● **Problem description**
Your task is to extract the lines from the one holding "black hexagon: moved" through the end of the material. Set them down exactly and add nothing.

● **Data shown**
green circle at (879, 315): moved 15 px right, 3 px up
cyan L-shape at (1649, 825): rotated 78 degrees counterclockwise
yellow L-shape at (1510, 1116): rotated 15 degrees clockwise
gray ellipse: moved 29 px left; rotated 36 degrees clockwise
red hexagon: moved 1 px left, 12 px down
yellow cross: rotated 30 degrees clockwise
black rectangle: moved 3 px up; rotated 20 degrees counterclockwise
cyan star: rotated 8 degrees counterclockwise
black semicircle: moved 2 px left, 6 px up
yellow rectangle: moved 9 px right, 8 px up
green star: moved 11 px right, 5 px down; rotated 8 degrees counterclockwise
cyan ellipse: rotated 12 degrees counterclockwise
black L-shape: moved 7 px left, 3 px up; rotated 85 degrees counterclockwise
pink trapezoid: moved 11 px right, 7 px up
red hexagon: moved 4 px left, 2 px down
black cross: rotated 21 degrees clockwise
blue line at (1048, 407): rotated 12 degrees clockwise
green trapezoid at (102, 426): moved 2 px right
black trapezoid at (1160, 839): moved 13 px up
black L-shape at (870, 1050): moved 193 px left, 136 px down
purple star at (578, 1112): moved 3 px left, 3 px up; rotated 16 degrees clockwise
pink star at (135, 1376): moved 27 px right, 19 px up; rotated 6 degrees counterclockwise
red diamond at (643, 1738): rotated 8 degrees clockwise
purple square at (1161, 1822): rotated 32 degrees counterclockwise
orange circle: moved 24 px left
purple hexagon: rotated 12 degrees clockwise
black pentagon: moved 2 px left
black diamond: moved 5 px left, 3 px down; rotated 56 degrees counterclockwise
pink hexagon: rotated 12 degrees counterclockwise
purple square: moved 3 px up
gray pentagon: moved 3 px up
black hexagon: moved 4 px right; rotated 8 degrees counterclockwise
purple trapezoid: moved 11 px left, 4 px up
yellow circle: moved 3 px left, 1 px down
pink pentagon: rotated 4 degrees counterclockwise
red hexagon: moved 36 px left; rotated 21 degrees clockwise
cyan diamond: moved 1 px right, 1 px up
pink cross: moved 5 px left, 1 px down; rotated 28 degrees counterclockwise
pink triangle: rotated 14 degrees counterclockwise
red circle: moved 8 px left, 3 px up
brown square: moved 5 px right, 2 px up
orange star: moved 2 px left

● **Output**
black hexagon: moved 4 px right; rotated 8 degrees counterclockwise
purple trapezoid: moved 11 px left, 4 px up
yellow circle: moved 3 px left, 1 px down
pink pentagon: rotated 4 degrees counterclockwise
red hexagon: moved 36 px left; rotated 21 degrees clockwise
cyan diamond: moved 1 px right, 1 px up
pink cross: moved 5 px left, 1 px down; rotated 28 degrees counterclockwise
pink triangle: rotated 14 degrees counterclockwise
red circle: moved 8 px left, 3 px up
brown square: moved 5 px right, 2 px up
orange star: moved 2 px left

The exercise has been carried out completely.